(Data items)
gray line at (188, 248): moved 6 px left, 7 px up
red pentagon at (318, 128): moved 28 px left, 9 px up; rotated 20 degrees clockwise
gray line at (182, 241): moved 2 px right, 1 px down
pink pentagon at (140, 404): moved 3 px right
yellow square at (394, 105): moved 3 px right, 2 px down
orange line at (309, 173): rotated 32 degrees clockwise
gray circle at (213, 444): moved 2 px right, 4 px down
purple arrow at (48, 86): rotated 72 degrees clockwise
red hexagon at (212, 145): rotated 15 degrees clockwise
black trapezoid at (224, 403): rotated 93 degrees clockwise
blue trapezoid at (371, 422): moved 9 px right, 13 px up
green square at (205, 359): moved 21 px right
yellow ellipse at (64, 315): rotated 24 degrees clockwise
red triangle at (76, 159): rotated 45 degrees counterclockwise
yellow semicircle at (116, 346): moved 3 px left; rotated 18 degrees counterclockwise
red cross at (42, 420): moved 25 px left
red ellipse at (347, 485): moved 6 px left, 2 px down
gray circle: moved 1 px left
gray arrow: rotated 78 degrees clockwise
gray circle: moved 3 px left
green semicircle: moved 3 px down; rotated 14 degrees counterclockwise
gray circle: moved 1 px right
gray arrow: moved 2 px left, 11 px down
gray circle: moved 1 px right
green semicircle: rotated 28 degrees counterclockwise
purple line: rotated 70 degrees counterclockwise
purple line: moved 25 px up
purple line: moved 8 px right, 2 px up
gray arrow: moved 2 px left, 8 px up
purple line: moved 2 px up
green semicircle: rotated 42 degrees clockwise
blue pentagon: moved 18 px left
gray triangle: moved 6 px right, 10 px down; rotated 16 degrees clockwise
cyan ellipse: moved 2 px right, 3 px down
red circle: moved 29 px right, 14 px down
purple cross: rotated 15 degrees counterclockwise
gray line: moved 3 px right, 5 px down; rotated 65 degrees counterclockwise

# WHAT THE TASK REQUIRES:
Write out, word for word, the lines above, beginning with the first one and continuing through the line that contains "gray circle at".

# ANSWER TO THIS TASK:
gray line at (188, 248): moved 6 px left, 7 px up
red pentagon at (318, 128): moved 28 px left, 9 px up; rotated 20 degrees clockwise
gray line at (182, 241): moved 2 px right, 1 px down
pink pentagon at (140, 404): moved 3 px right
yellow square at (394, 105): moved 3 px right, 2 px down
orange line at (309, 173): rotated 32 degrees clockwise
gray circle at (213, 444): moved 2 px right, 4 px down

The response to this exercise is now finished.